Work to complete. Beginning with the line that mentions "LED pin GND: none -> GND", reproduce every line through the last line of the entries, exactly, and only those.

Structured diff data.
/---

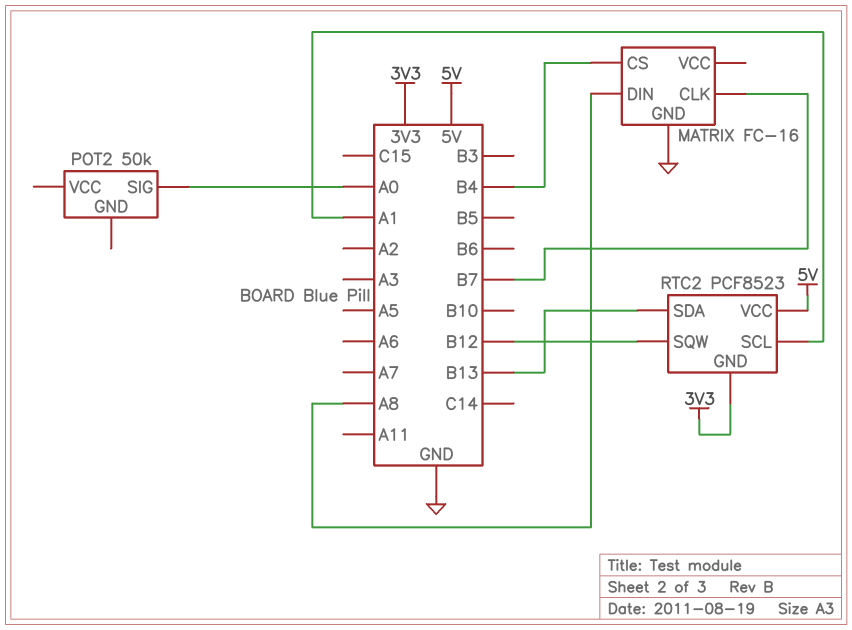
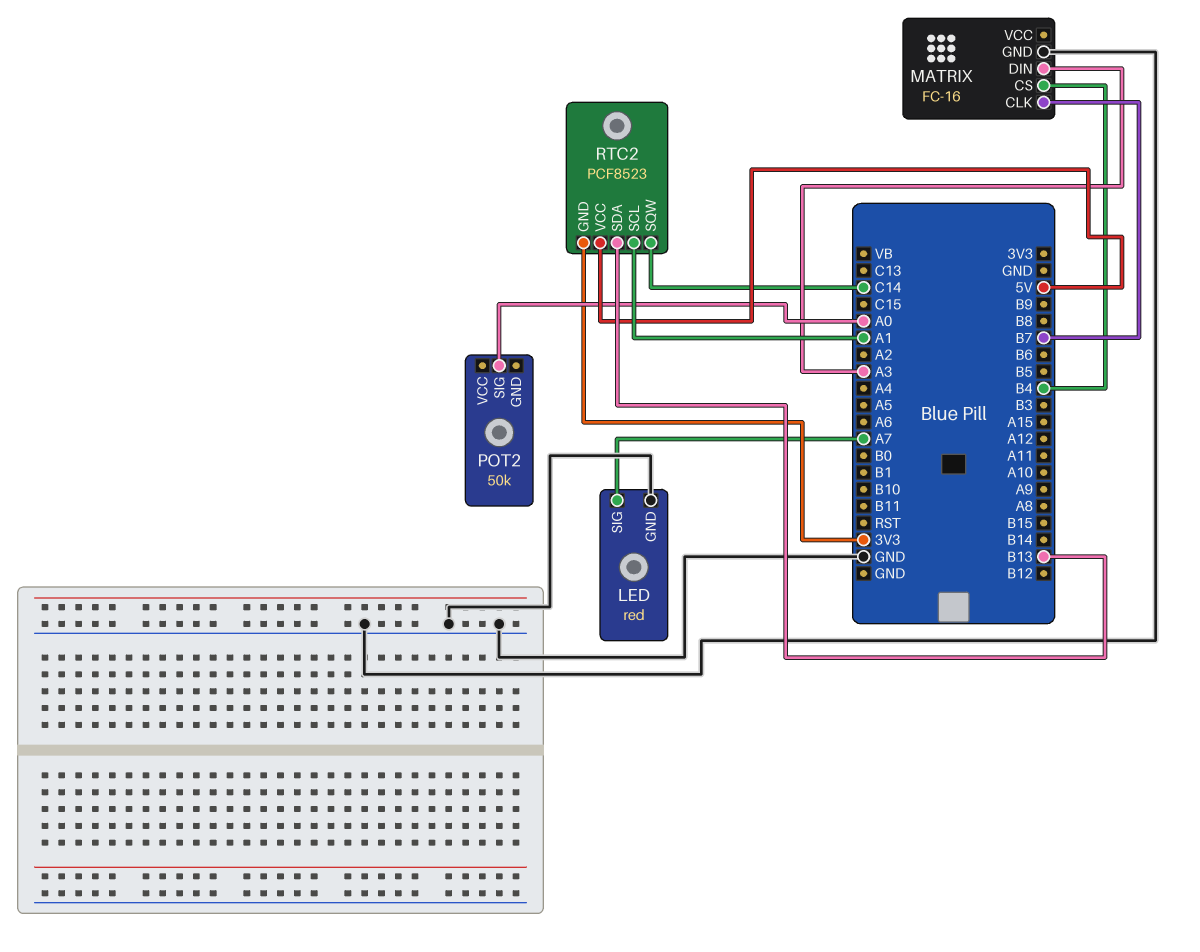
LED: none -> red
LED pin GND: none -> GND
LED pin SIG: none -> A7
MATRIX pin DIN: A8 -> A3
RTC2 pin SQW: B12 -> C14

\---

Task answer.
LED pin GND: none -> GND
LED pin SIG: none -> A7
MATRIX pin DIN: A8 -> A3
RTC2 pin SQW: B12 -> C14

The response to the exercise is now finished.